Find the line with "yellow key: [107,251,202,339]" in the data below. Repeat it and every line after it up to the end, exactly, but drop the pictures.

[Stored records]
Start of Block
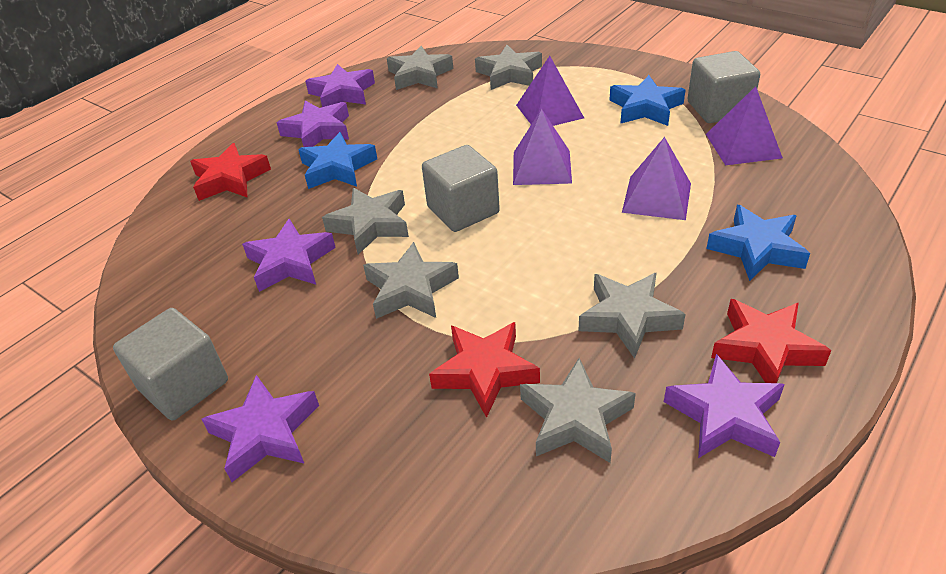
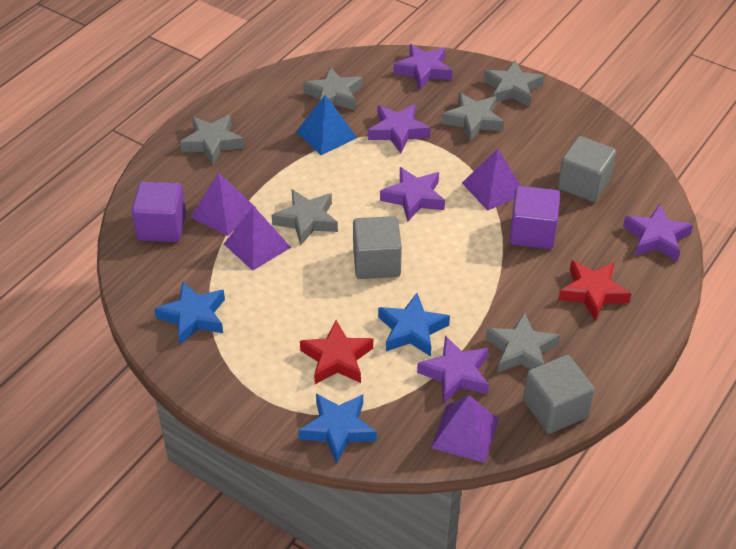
blue pyramid: none = 0 -> [296,95,357,155] = 1
purple cube: none = 0 -> [132,181,186,242] [509,186,560,249] = 2
red star: [190,143,271,201] [429,322,540,418] [711,299,832,383] = 3 -> [300,320,373,384] [558,260,631,321] = 2

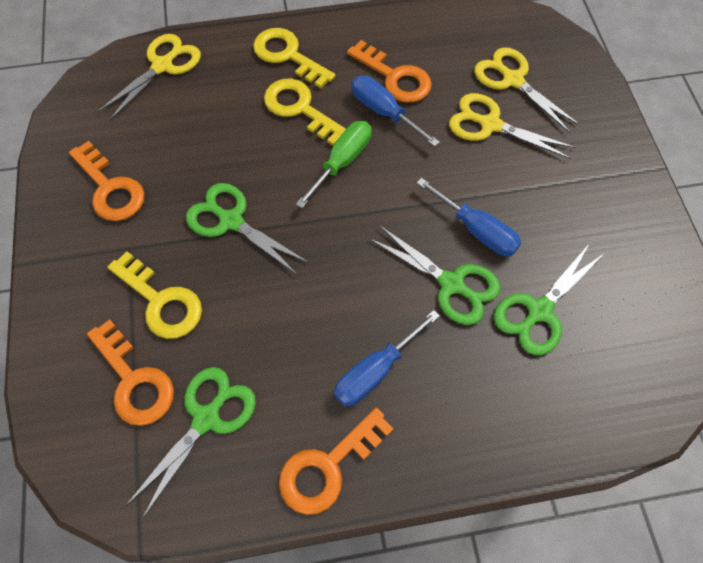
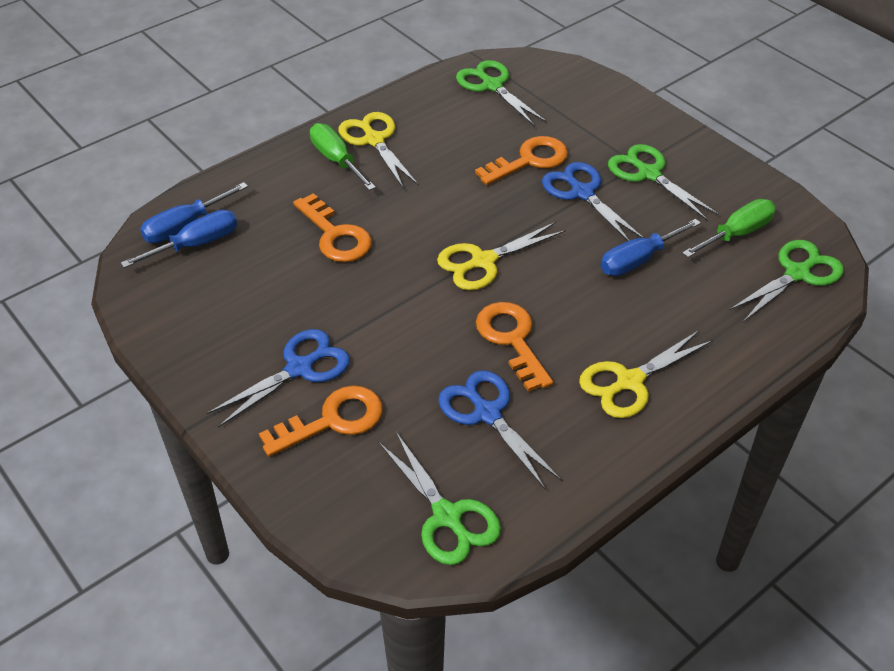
blue scissors: none = 0 -> [206,329,350,428] [438,370,562,490] [542,162,644,241] = 3
green screwdriver: [296,121,372,208] = 1 -> [310,123,376,191] [682,199,776,257] = 2
yellow key: [107,251,202,339] [253,28,336,89] [264,79,346,146] = 3 -> none = 0

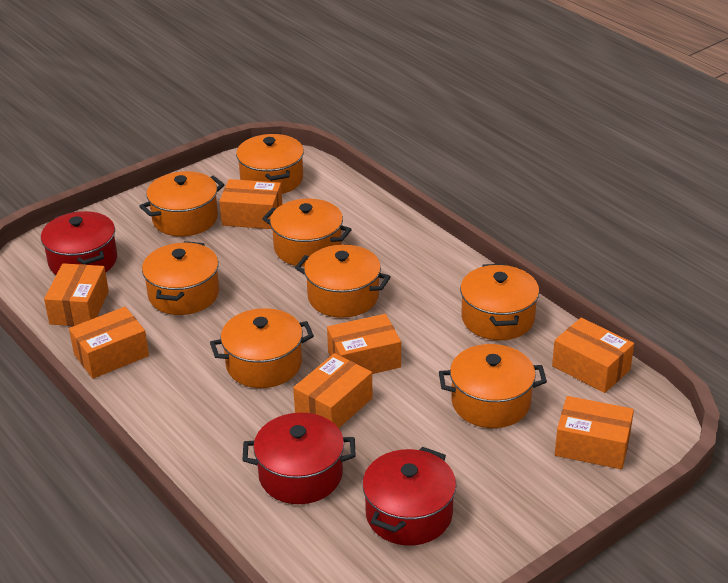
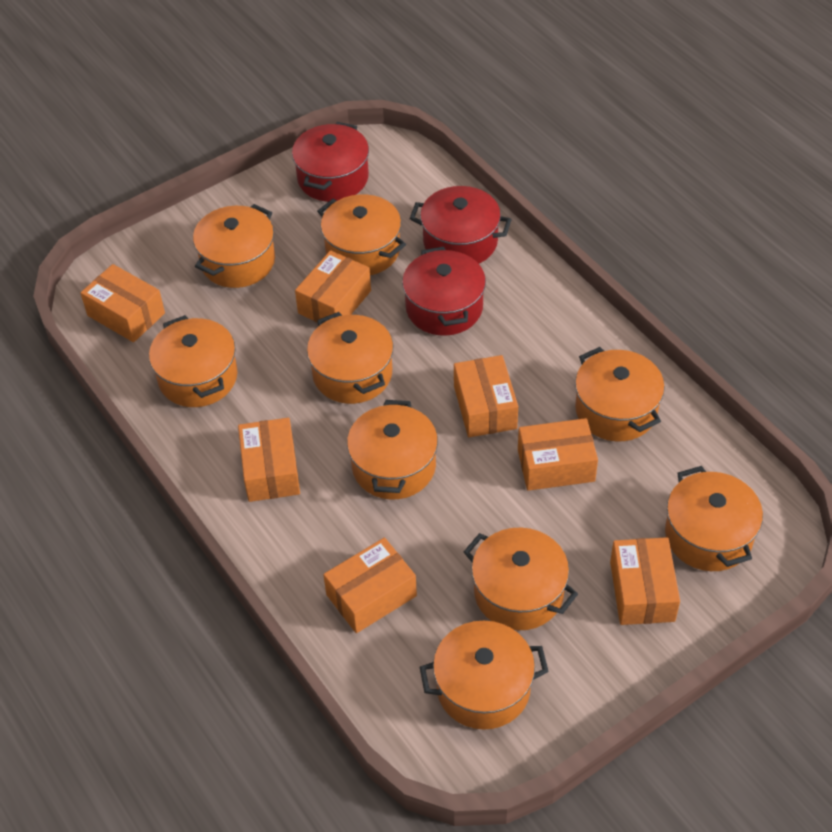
orange pot: [139,171,225,236] [142,241,219,315] [210,308,314,388] [236,134,304,194] [262,198,352,267] [295,245,391,318] [439,344,547,428] [460,264,539,340] = 8 -> [149,315,238,407] [193,204,275,288] [307,312,393,404] [317,194,406,275] [347,400,438,499] [420,621,549,730] [464,528,578,630] [575,347,665,441] [665,466,763,571] = 9

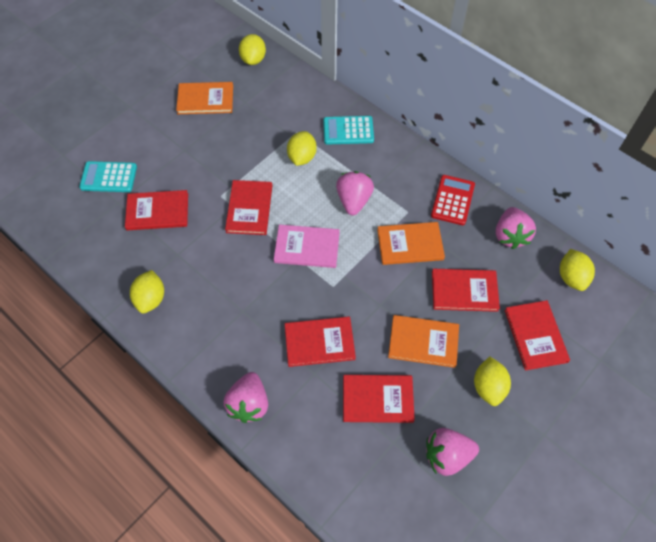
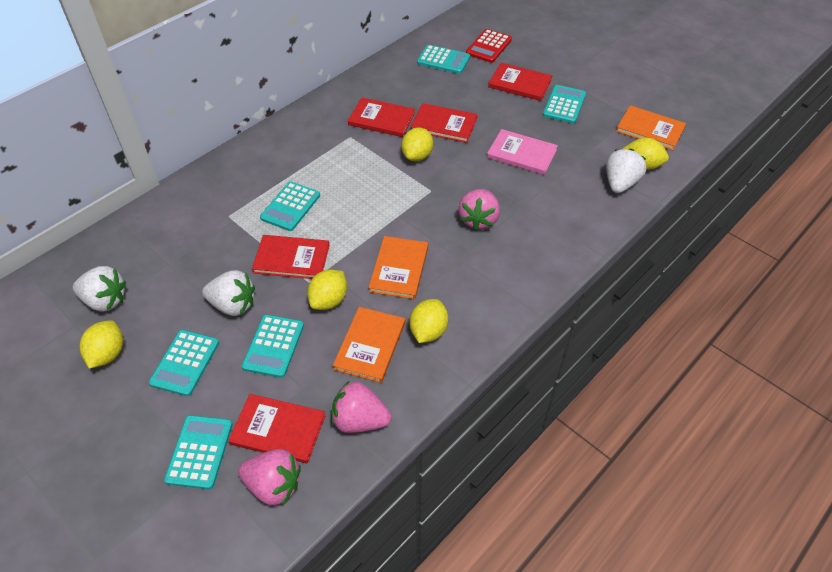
pink strawberry: [223,372,268,423] [336,171,374,215] [426,428,479,476] [496,207,536,249] = 4 -> [238,449,301,505] [332,381,392,433] [458,189,500,231] = 3
red book: [125,190,188,230] [225,180,272,235] [285,317,356,367] [343,375,415,423] [432,269,500,312] [505,300,570,371] = 6 -> [228,394,326,464] [252,235,330,279] [348,98,415,137] [411,103,477,143] [488,62,553,101] = 5
turquoise calculator: [79,161,137,192] [323,116,374,145] = 2 -> [149,330,219,396] [164,415,233,490] [242,315,304,378] [260,182,320,231] [417,45,470,74] [543,85,586,123] = 6
white strawberry: none = 0 -> [73,266,126,312] [202,270,255,316] [606,149,646,193] = 3

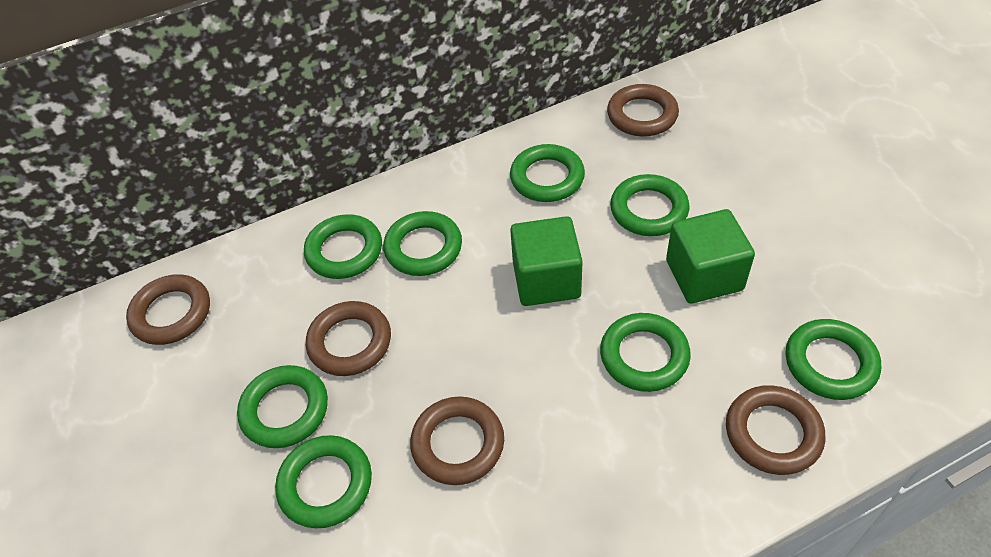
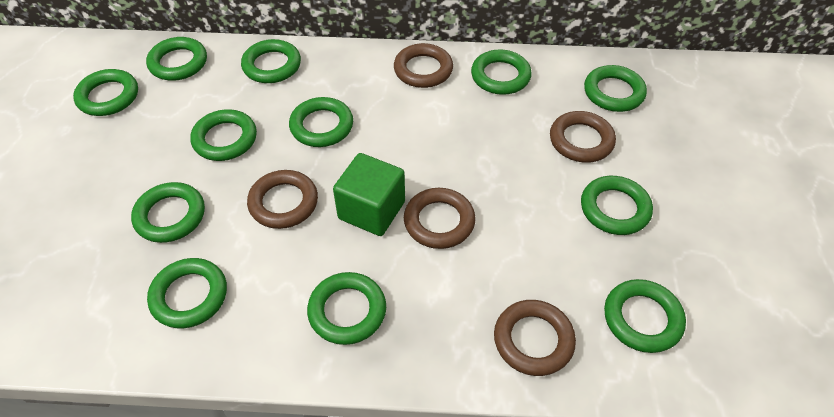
green cube: [510,216,583,306] [666,209,755,304] = 2 -> [333,153,405,236] = 1
green ring: [237,365,328,448] [275,435,372,528] [304,214,382,279] [383,211,462,276] [510,144,585,202] [600,313,691,392] [610,174,689,236] [785,319,881,400] = 8 -> [73,69,138,116] [131,182,205,243] [146,37,207,81] [147,258,227,328] [190,110,257,161] [241,39,301,83] [289,97,353,147] [307,272,386,345] [471,49,531,95] [581,176,653,235] [584,65,647,112] [604,279,686,353] = 12

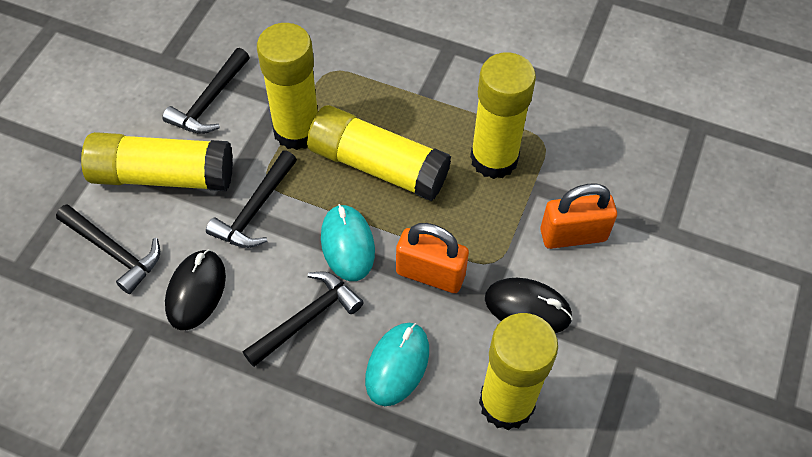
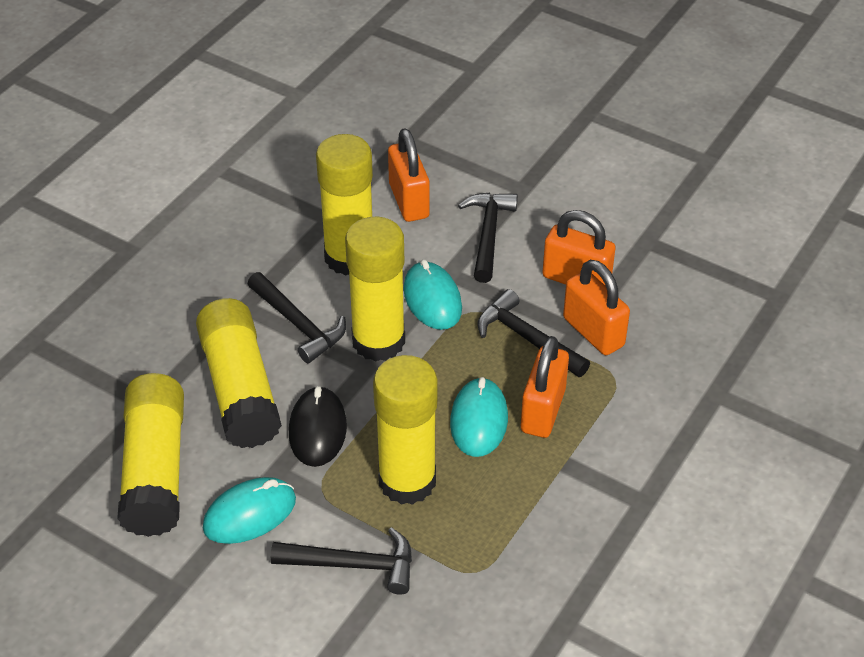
black mouse: [165,249,226,330] [485,278,573,333] = 2 -> [289,386,347,467] = 1
orange padlock: [396,223,469,293] [540,184,617,249] = 2 -> [388,129,430,222] [521,336,569,438] [542,210,616,286] [563,260,630,355] = 4
turquoise mouse: [321,204,375,281] [365,323,429,406] = 2 -> [203,477,296,544] [403,260,462,330] [450,377,508,457] = 3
End of Block
Task result:
yellow key: [107,251,202,339] [253,28,336,89] [264,79,346,146] = 3 -> none = 0

orange pot: [139,171,225,236] [142,241,219,315] [210,308,314,388] [236,134,304,194] [262,198,352,267] [295,245,391,318] [439,344,547,428] [460,264,539,340] = 8 -> [149,315,238,407] [193,204,275,288] [307,312,393,404] [317,194,406,275] [347,400,438,499] [420,621,549,730] [464,528,578,630] [575,347,665,441] [665,466,763,571] = 9

pink strawberry: [223,372,268,423] [336,171,374,215] [426,428,479,476] [496,207,536,249] = 4 -> [238,449,301,505] [332,381,392,433] [458,189,500,231] = 3
red book: [125,190,188,230] [225,180,272,235] [285,317,356,367] [343,375,415,423] [432,269,500,312] [505,300,570,371] = 6 -> [228,394,326,464] [252,235,330,279] [348,98,415,137] [411,103,477,143] [488,62,553,101] = 5
turquoise calculator: [79,161,137,192] [323,116,374,145] = 2 -> [149,330,219,396] [164,415,233,490] [242,315,304,378] [260,182,320,231] [417,45,470,74] [543,85,586,123] = 6
white strawberry: none = 0 -> [73,266,126,312] [202,270,255,316] [606,149,646,193] = 3

green cube: [510,216,583,306] [666,209,755,304] = 2 -> [333,153,405,236] = 1
green ring: [237,365,328,448] [275,435,372,528] [304,214,382,279] [383,211,462,276] [510,144,585,202] [600,313,691,392] [610,174,689,236] [785,319,881,400] = 8 -> [73,69,138,116] [131,182,205,243] [146,37,207,81] [147,258,227,328] [190,110,257,161] [241,39,301,83] [289,97,353,147] [307,272,386,345] [471,49,531,95] [581,176,653,235] [584,65,647,112] [604,279,686,353] = 12

black mouse: [165,249,226,330] [485,278,573,333] = 2 -> [289,386,347,467] = 1
orange padlock: [396,223,469,293] [540,184,617,249] = 2 -> [388,129,430,222] [521,336,569,438] [542,210,616,286] [563,260,630,355] = 4
turquoise mouse: [321,204,375,281] [365,323,429,406] = 2 -> [203,477,296,544] [403,260,462,330] [450,377,508,457] = 3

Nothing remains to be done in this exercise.